> **AIM OF THE TASK**: From the data below, give the number of lines holding the word "degrees", with nothing else added.

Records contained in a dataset
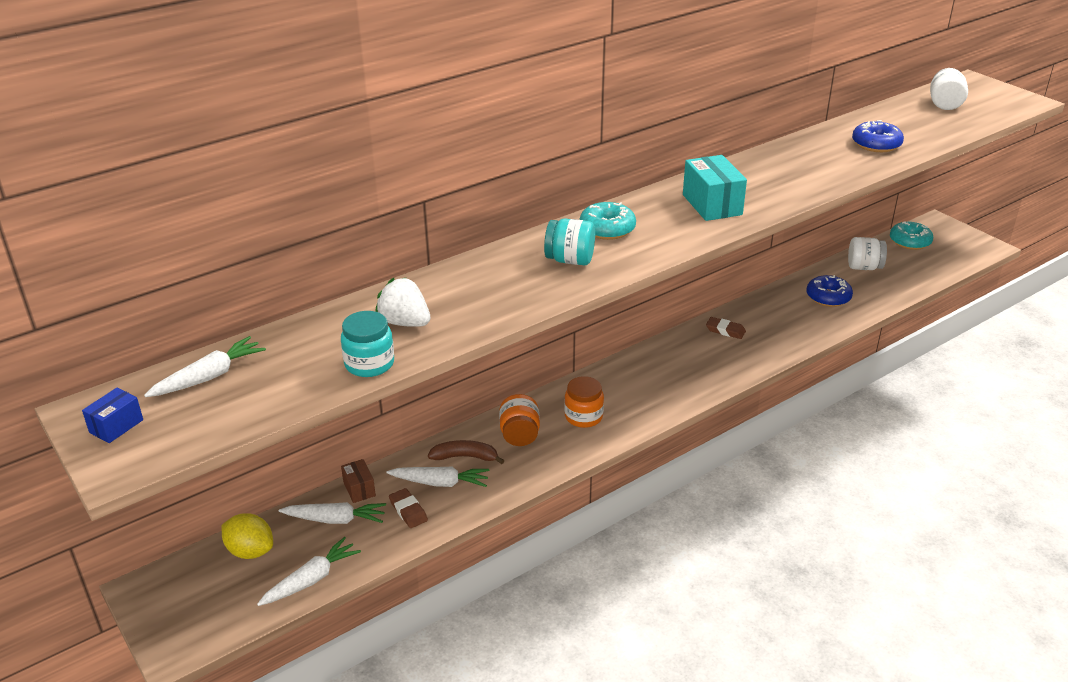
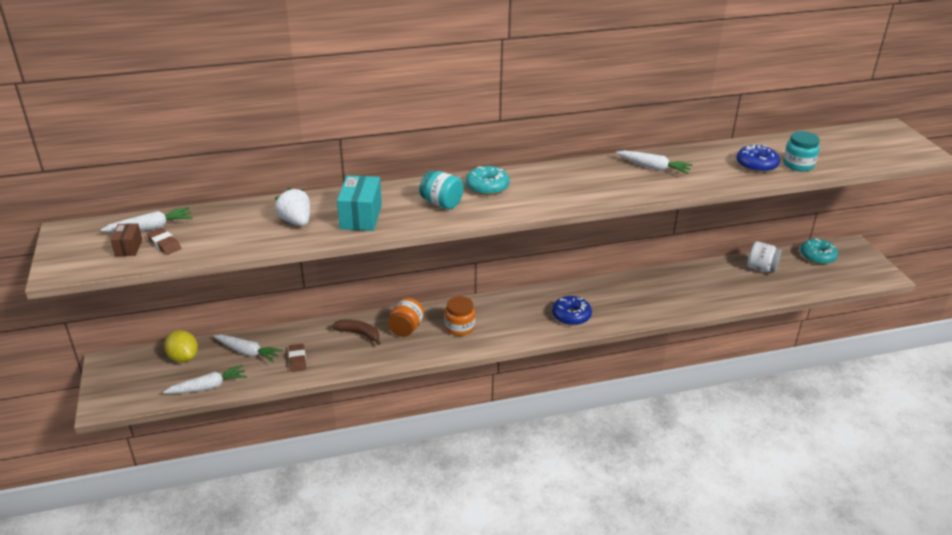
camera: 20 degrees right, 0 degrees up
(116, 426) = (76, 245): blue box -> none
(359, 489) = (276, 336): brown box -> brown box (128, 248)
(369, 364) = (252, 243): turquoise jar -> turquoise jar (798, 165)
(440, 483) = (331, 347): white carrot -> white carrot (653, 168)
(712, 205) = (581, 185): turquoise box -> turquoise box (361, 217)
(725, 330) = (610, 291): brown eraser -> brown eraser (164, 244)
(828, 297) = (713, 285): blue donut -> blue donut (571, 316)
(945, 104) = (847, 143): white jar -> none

...

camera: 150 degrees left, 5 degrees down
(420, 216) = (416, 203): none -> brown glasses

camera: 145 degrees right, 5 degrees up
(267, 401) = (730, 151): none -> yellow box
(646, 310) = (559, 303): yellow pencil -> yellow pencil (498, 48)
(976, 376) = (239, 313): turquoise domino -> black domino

--

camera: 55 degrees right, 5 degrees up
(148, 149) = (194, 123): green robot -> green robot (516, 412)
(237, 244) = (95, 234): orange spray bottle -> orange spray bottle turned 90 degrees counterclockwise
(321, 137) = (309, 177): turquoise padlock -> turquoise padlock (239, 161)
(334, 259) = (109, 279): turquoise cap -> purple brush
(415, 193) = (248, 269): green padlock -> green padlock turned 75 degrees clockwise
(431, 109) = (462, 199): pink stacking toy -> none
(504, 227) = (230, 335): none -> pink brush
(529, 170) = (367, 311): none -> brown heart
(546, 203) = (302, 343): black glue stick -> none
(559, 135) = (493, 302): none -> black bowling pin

> **OUTPUT OF THE EXERCISE**: 6